== WORK ORDER ==
Any picture in the material should be left out, while all other lines are copied exactly.

== INFORMATION SUPPLIED ==
##########
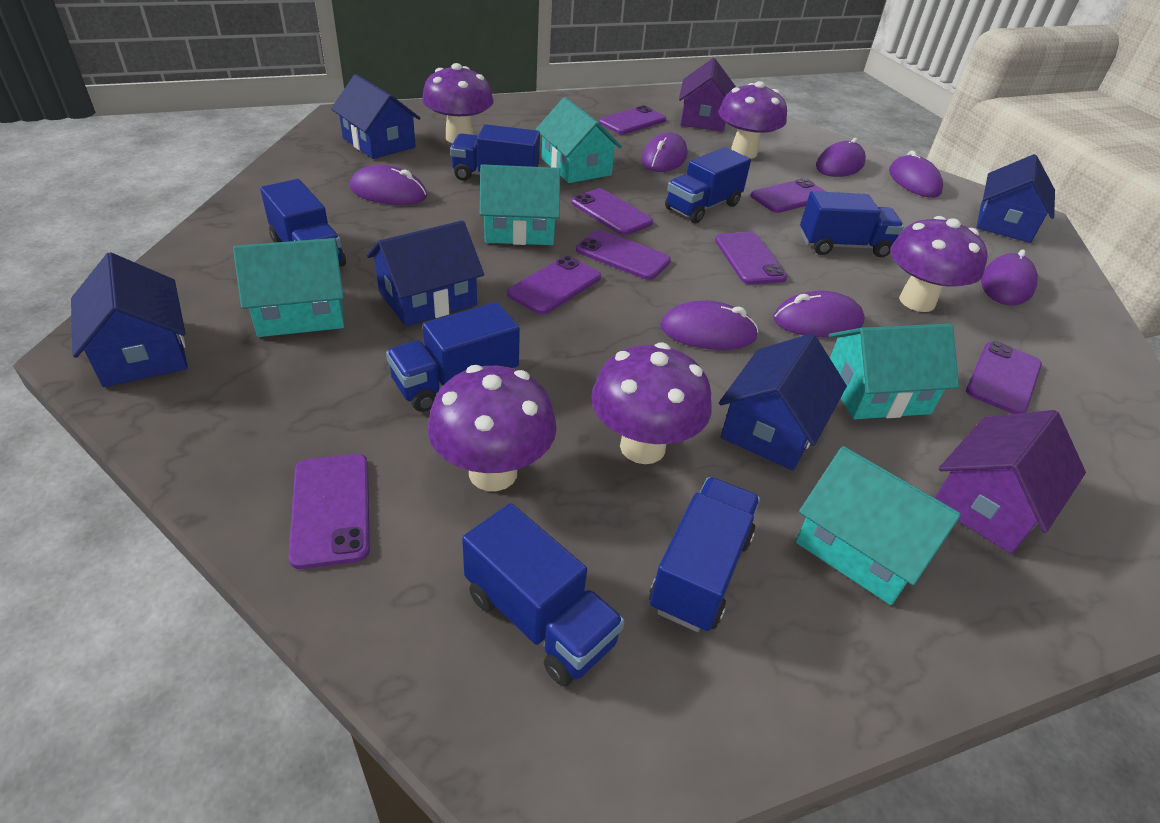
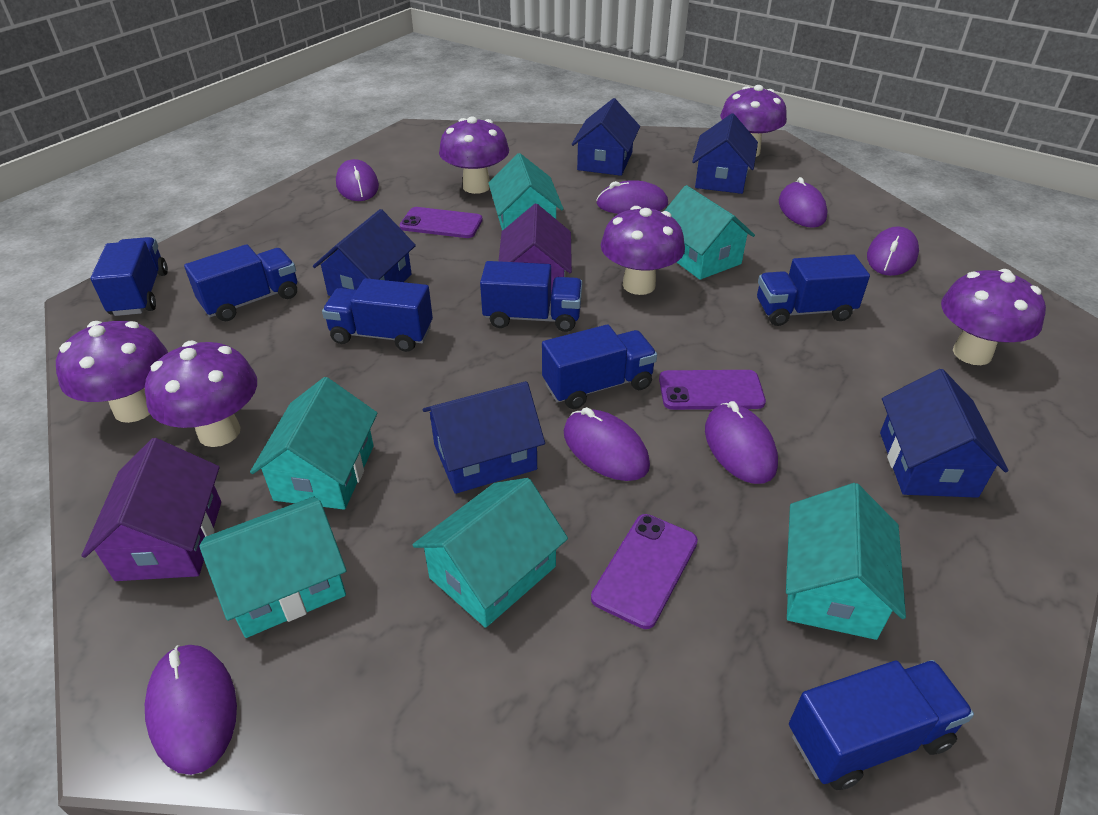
purple mushroom: 5 -> 6
purple phone: 8 -> 3
turquoise house: 5 -> 6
##########
== OUTPUT FOR THIS TASK ==
purple mushroom: 5 -> 6
purple phone: 8 -> 3
turquoise house: 5 -> 6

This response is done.